— What to do —
Keep the lines exact and the pictures out as you repeat the following listing.

— Provided records —
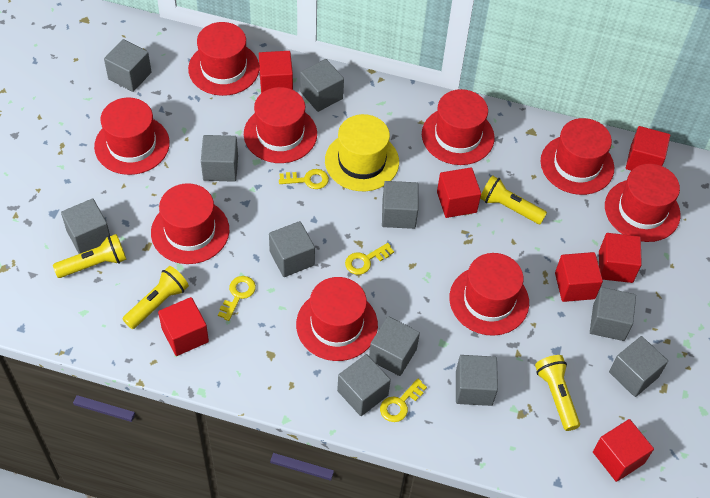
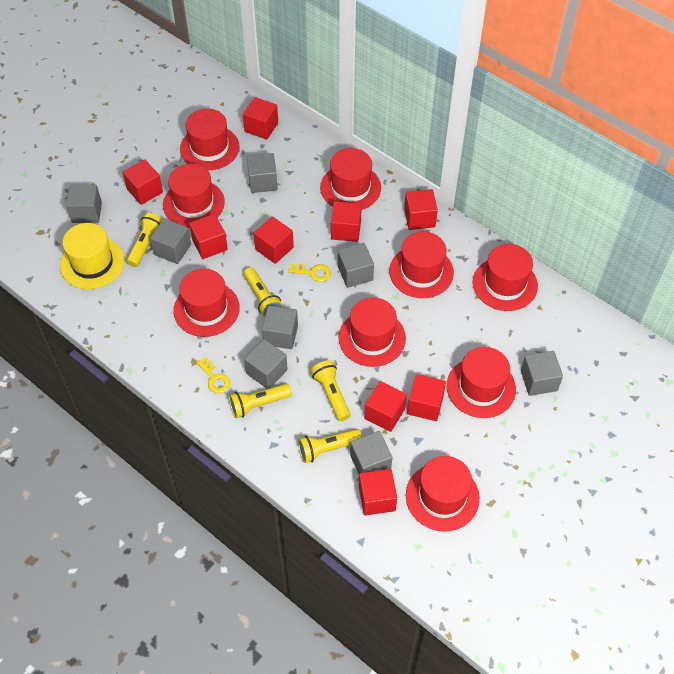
grey cube: 11 -> 8
red cube: 7 -> 9
yellow flashlight: 4 -> 5
yellow key: 4 -> 2

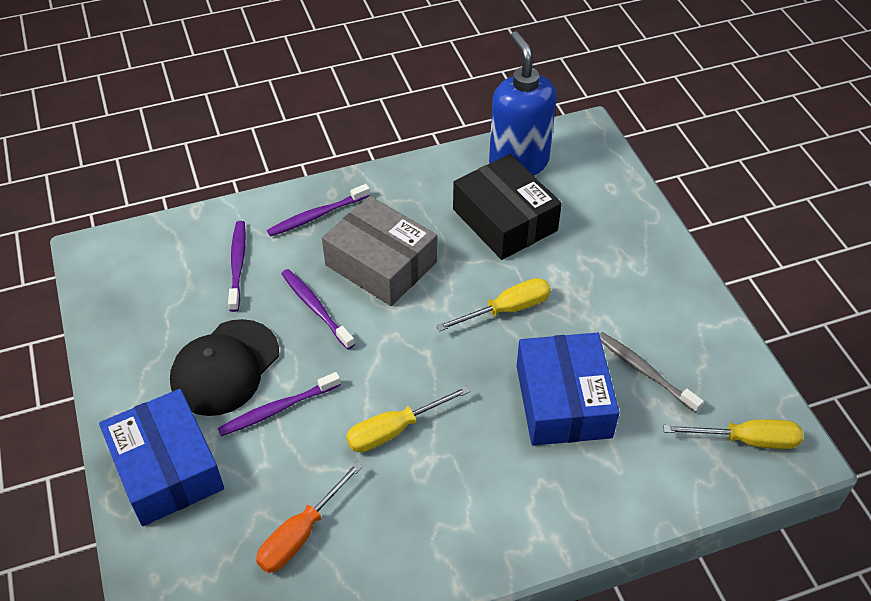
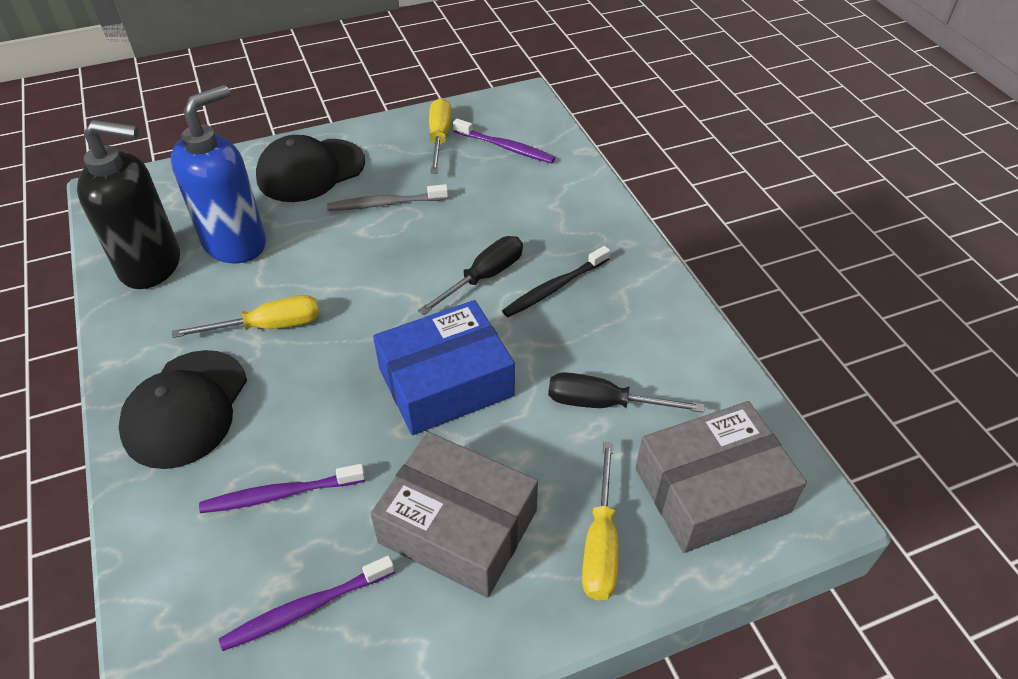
black box: 1 -> 0
black cap: 1 -> 2
black screwdriver: 0 -> 2
black soap dispenser: 0 -> 1
black toothbrush: 0 -> 1
blue box: 2 -> 1
grey box: 1 -> 2
orange screwdriver: 1 -> 0
purple toothbrush: 4 -> 3

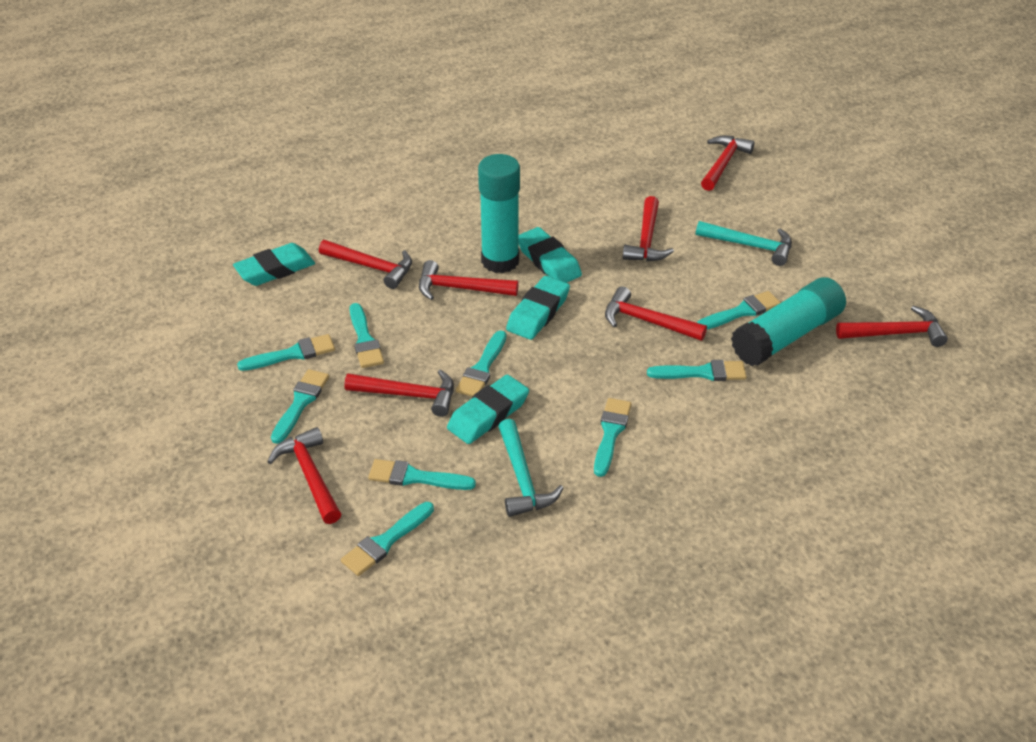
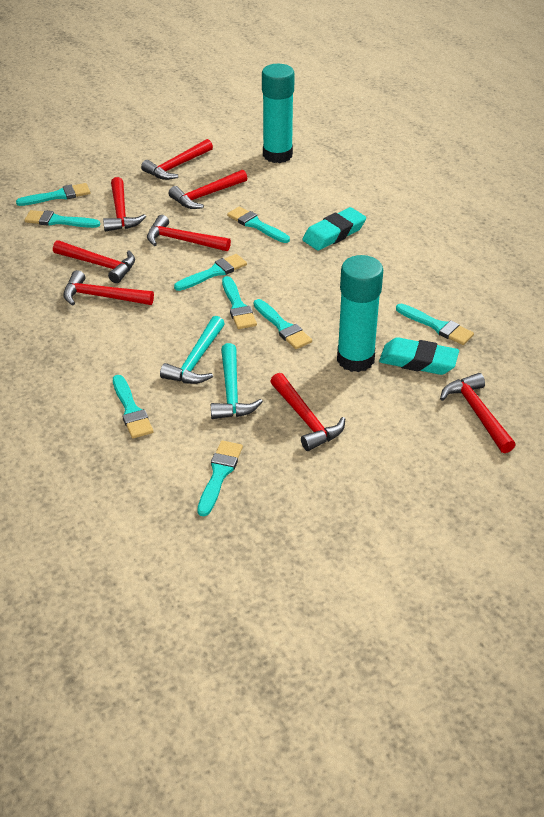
turquoise eraser: 4 -> 2

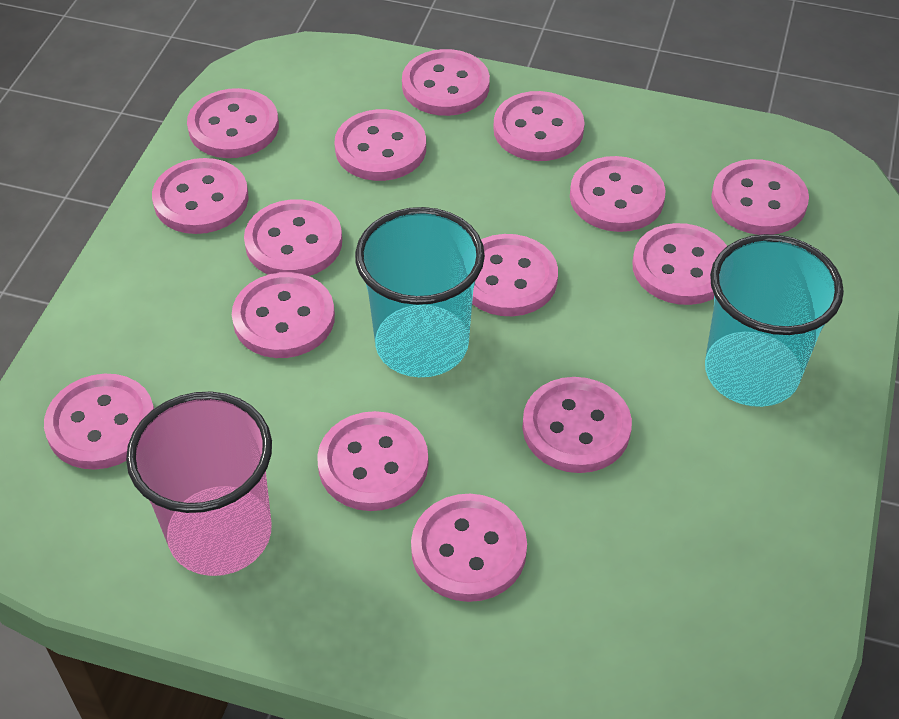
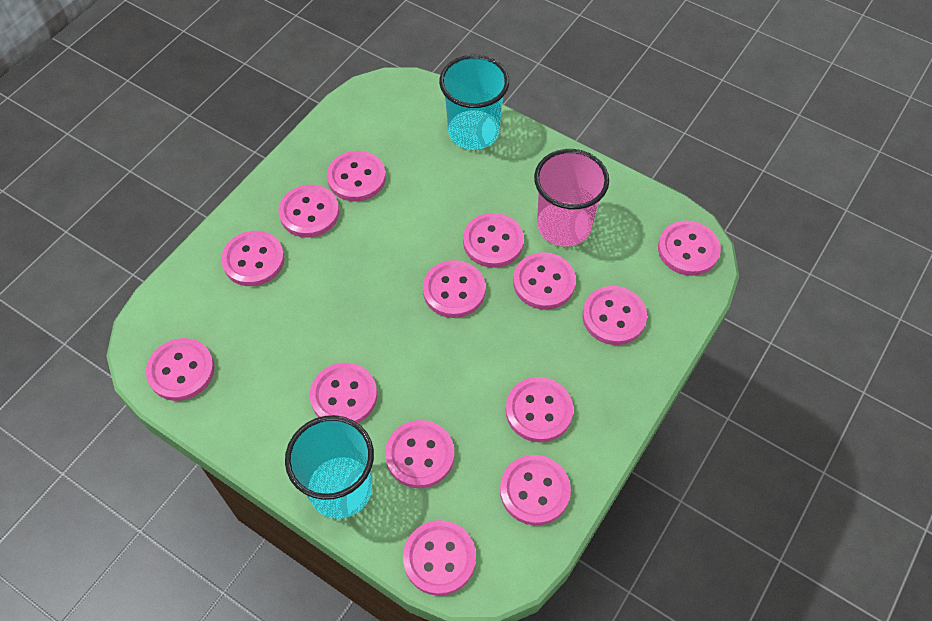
pink button: 15 -> 14

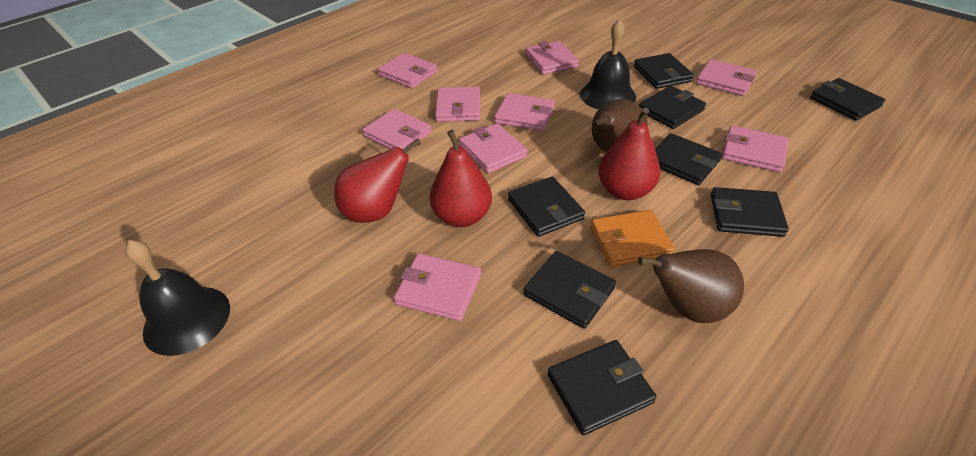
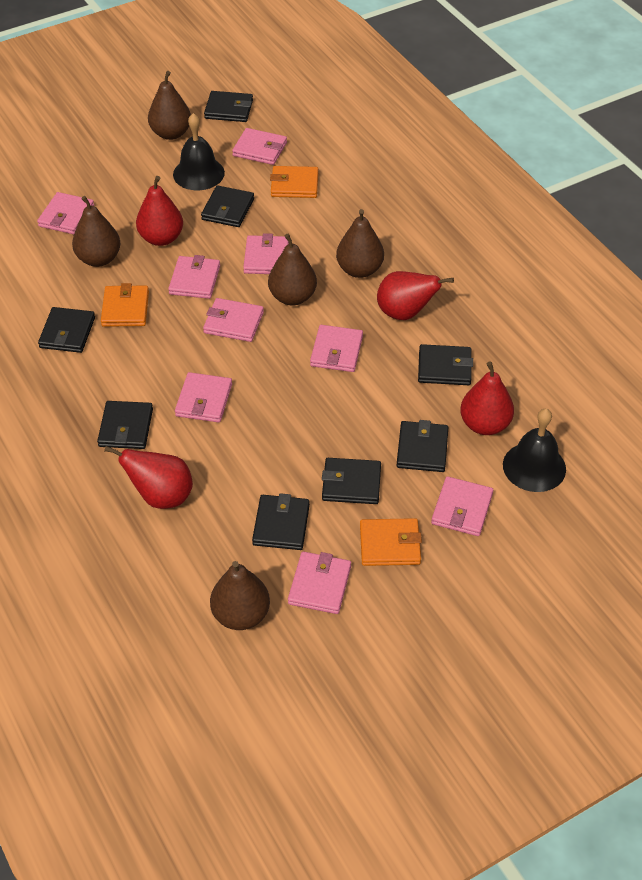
brown pear: 2 -> 5
orange wallet: 1 -> 3
red pear: 3 -> 4

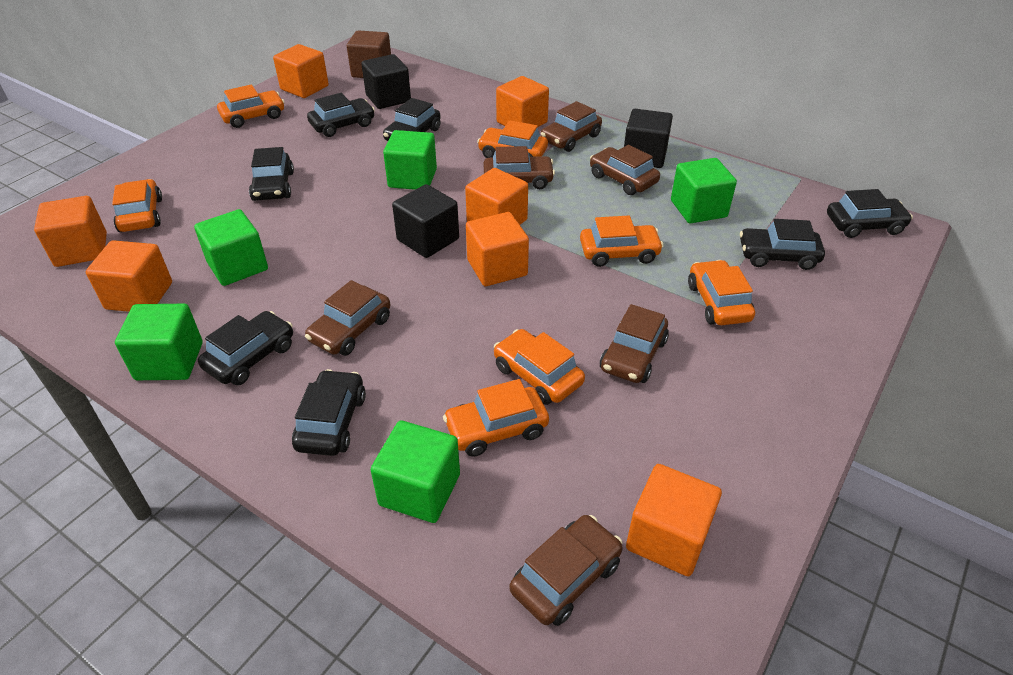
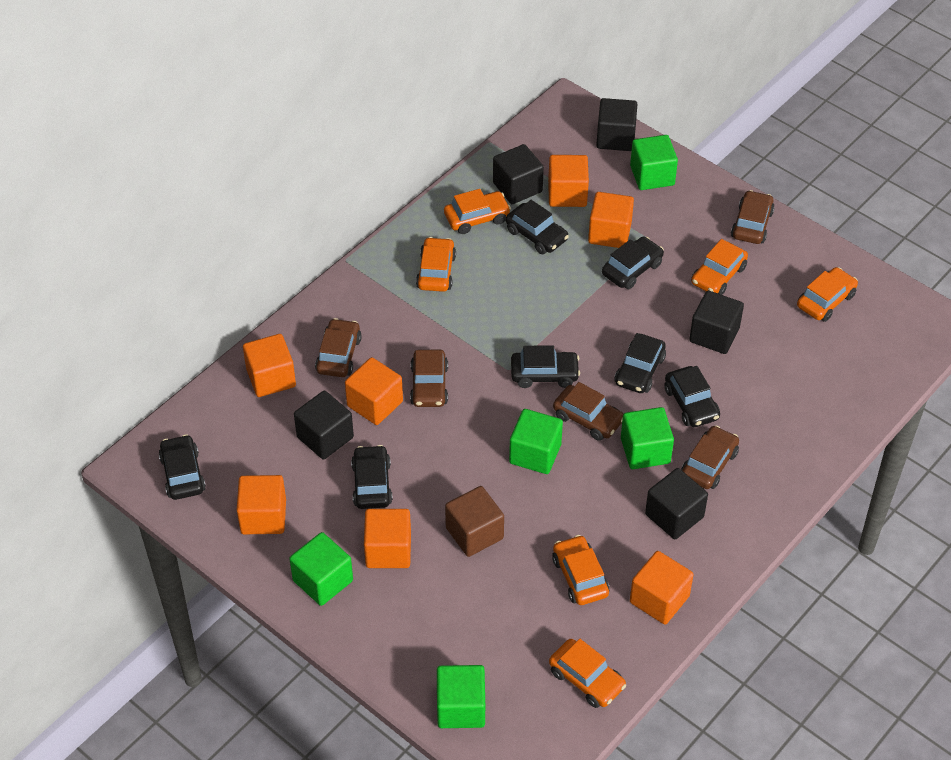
black cube: 3 -> 5
brown car: 6 -> 5
orange car: 7 -> 6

— Response —
grey cube: 11 -> 8
red cube: 7 -> 9
yellow flashlight: 4 -> 5
yellow key: 4 -> 2

black box: 1 -> 0
black cap: 1 -> 2
black screwdriver: 0 -> 2
black soap dispenser: 0 -> 1
black toothbrush: 0 -> 1
blue box: 2 -> 1
grey box: 1 -> 2
orange screwdriver: 1 -> 0
purple toothbrush: 4 -> 3

turquoise eraser: 4 -> 2

pink button: 15 -> 14

brown pear: 2 -> 5
orange wallet: 1 -> 3
red pear: 3 -> 4

black cube: 3 -> 5
brown car: 6 -> 5
orange car: 7 -> 6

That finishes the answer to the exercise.